### DATA FOR THE TASK

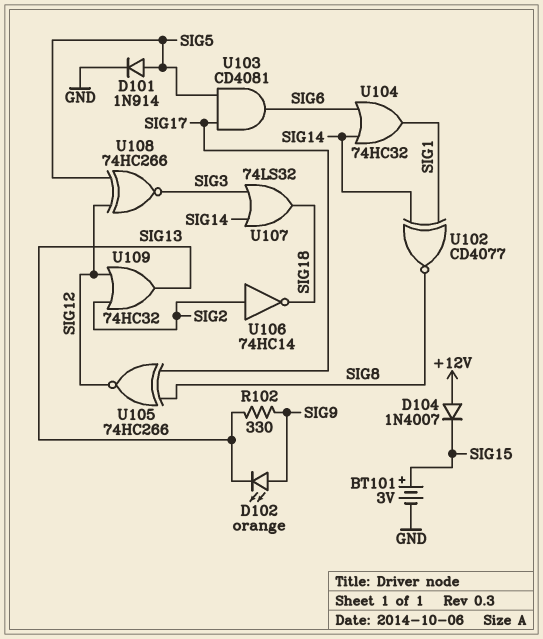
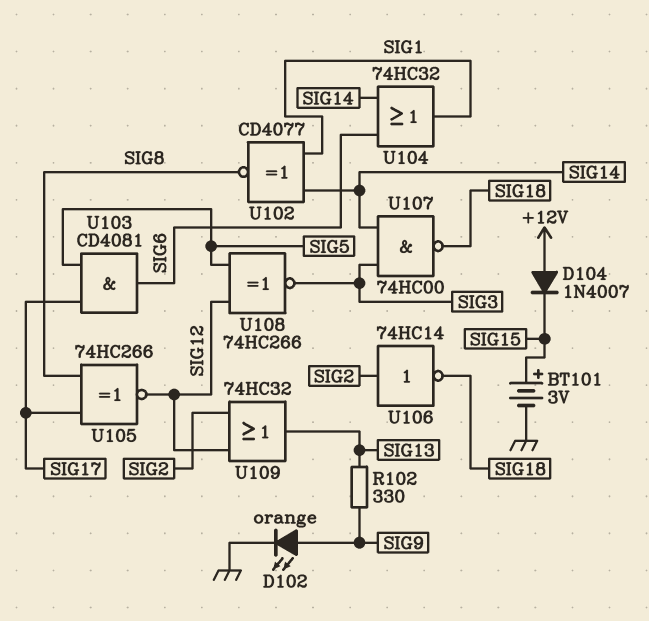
D101: diode 1N914 (A SIG5, K GND) -> none
D102: LED orange (A SIG9, K SIG13) -> LED orange (A SIG9, K GND)
U107: OR 74LS32 (in SIG3, in SIG14, out SIG18) -> NAND 74HC00 (in SIG3, in SIG14, out SIG18)

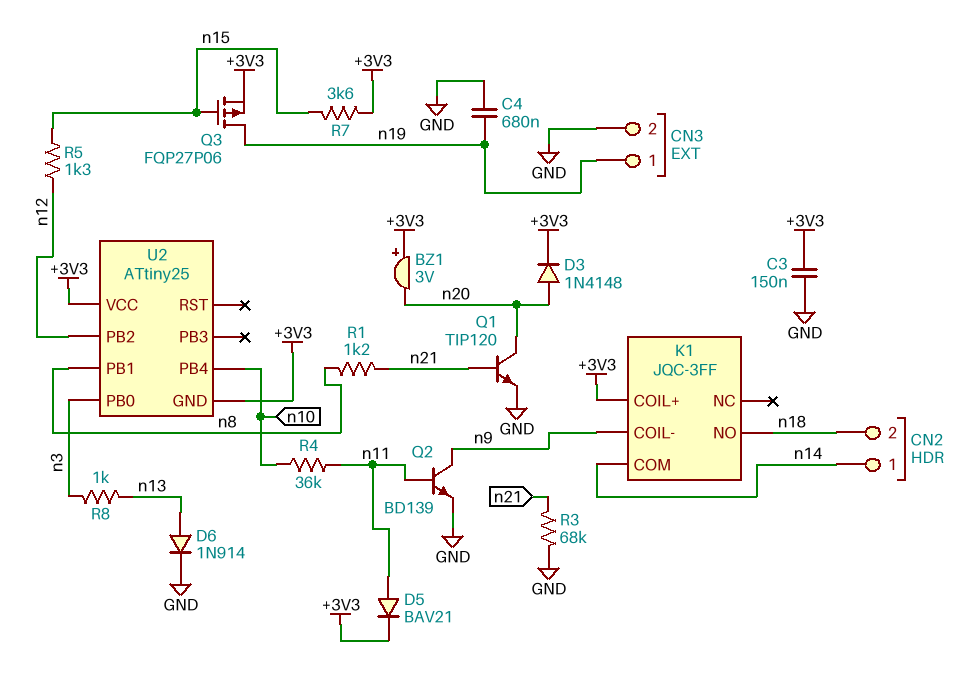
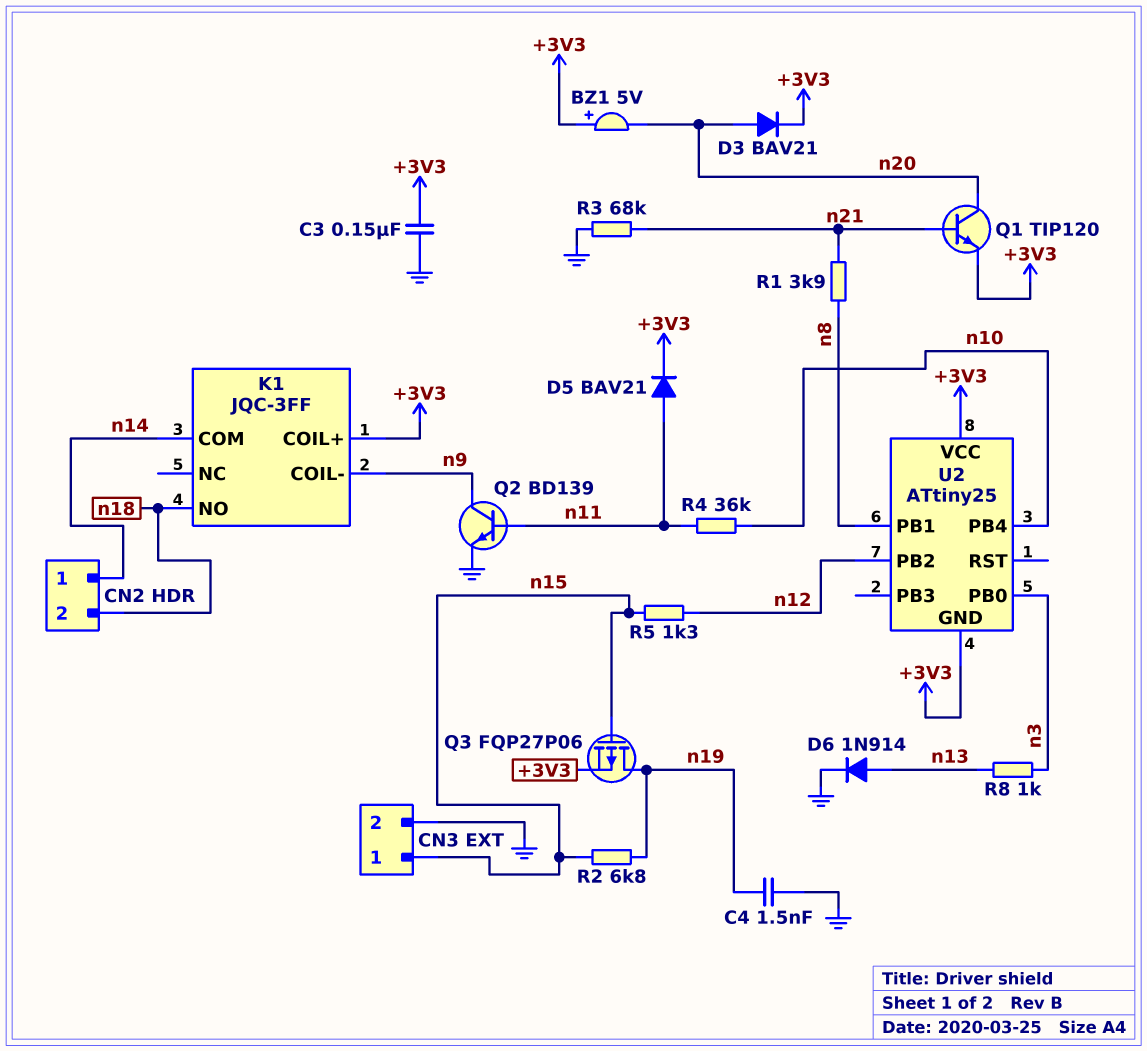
BZ1: buzzer 3V (plus +3V3, minus n20) -> buzzer 5V (plus +3V3, minus n20)
C4: 680nF (GND, n19) -> 1.5nF (GND, n19)
CN3 pin 1: n19 -> n15
D3: diode 1N4148 (A n20, K +3V3) -> diode BAV21 (A n20, K +3V3)
Q1: NPN TIP120 (B n21, C n20, E GND) -> NPN TIP120 (B n21, C n20, E +3V3)
R1: 1.2k (n8, n21) -> 3.9k (n8, n21)
R2: none -> 6.8k (n15, n19)
R7: 3.6k (+3V3, n15) -> none

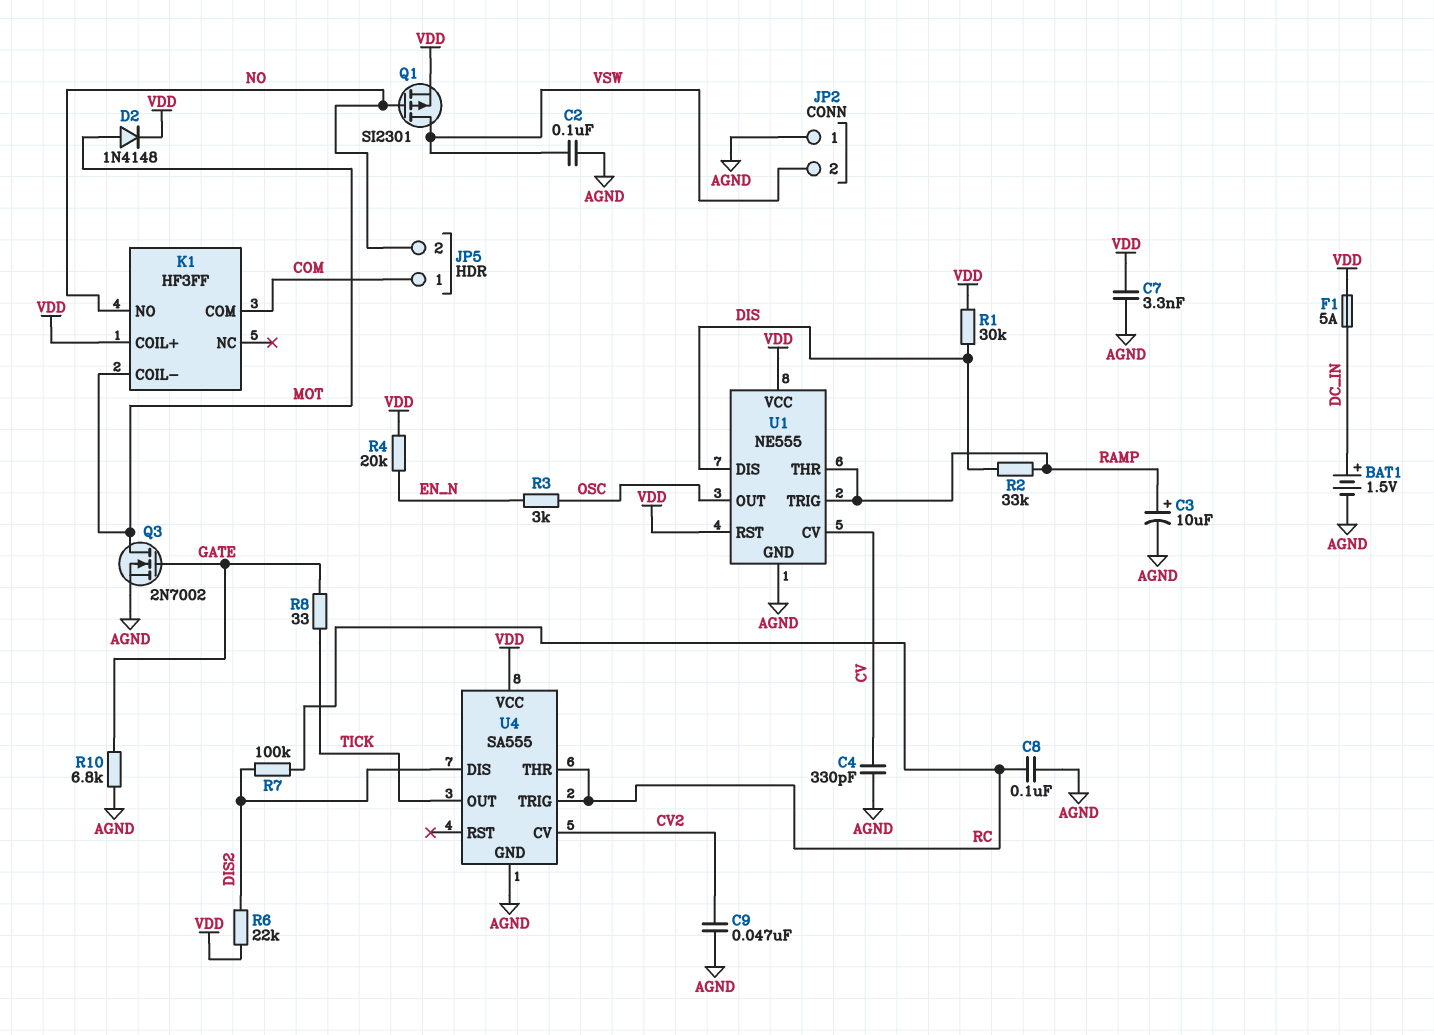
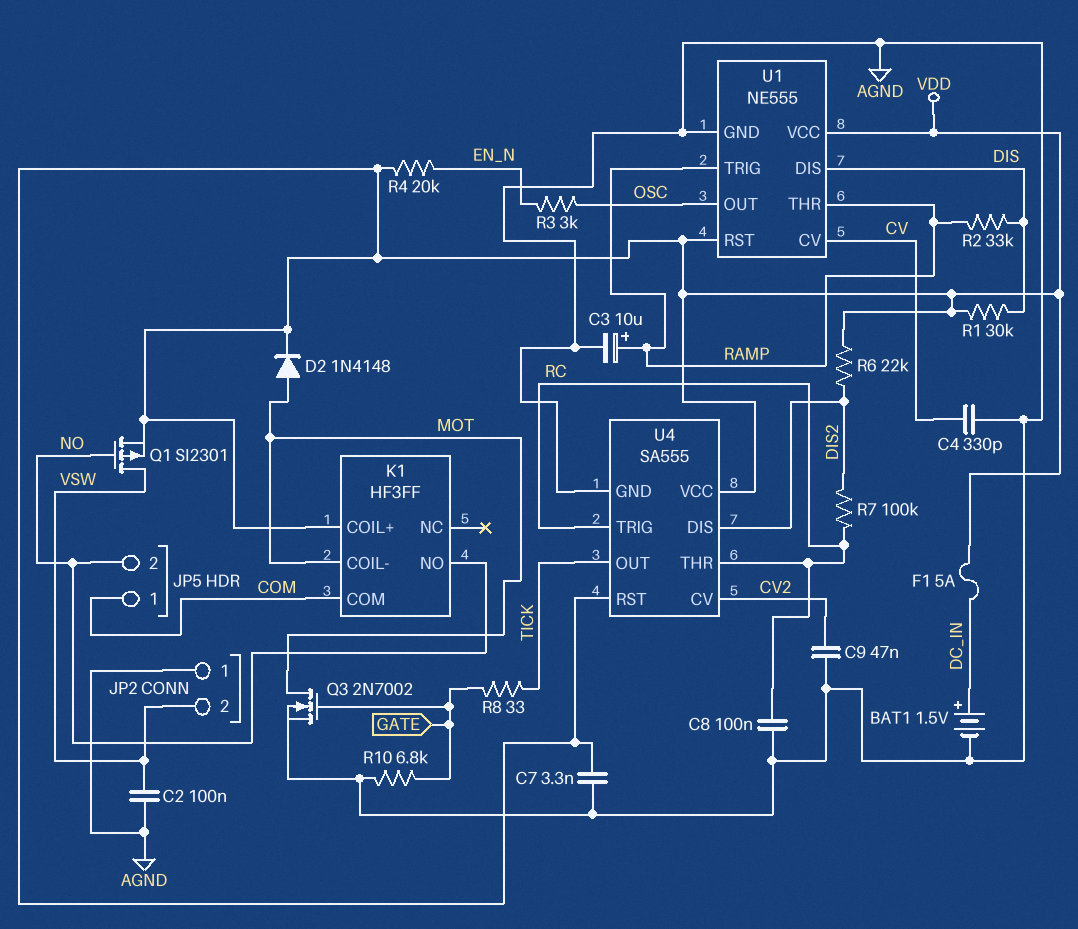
U4 pin RST: none -> VDD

######

### ASSIGNMENT
Every line from the one holding "D102: LED orange" through the end of the records above must be reproduced verbatim, pictures excepted.

### RESULT FOR THIS TASK
D102: LED orange (A SIG9, K SIG13) -> LED orange (A SIG9, K GND)
U107: OR 74LS32 (in SIG3, in SIG14, out SIG18) -> NAND 74HC00 (in SIG3, in SIG14, out SIG18)

BZ1: buzzer 3V (plus +3V3, minus n20) -> buzzer 5V (plus +3V3, minus n20)
C4: 680nF (GND, n19) -> 1.5nF (GND, n19)
CN3 pin 1: n19 -> n15
D3: diode 1N4148 (A n20, K +3V3) -> diode BAV21 (A n20, K +3V3)
Q1: NPN TIP120 (B n21, C n20, E GND) -> NPN TIP120 (B n21, C n20, E +3V3)
R1: 1.2k (n8, n21) -> 3.9k (n8, n21)
R2: none -> 6.8k (n15, n19)
R7: 3.6k (+3V3, n15) -> none

U4 pin RST: none -> VDD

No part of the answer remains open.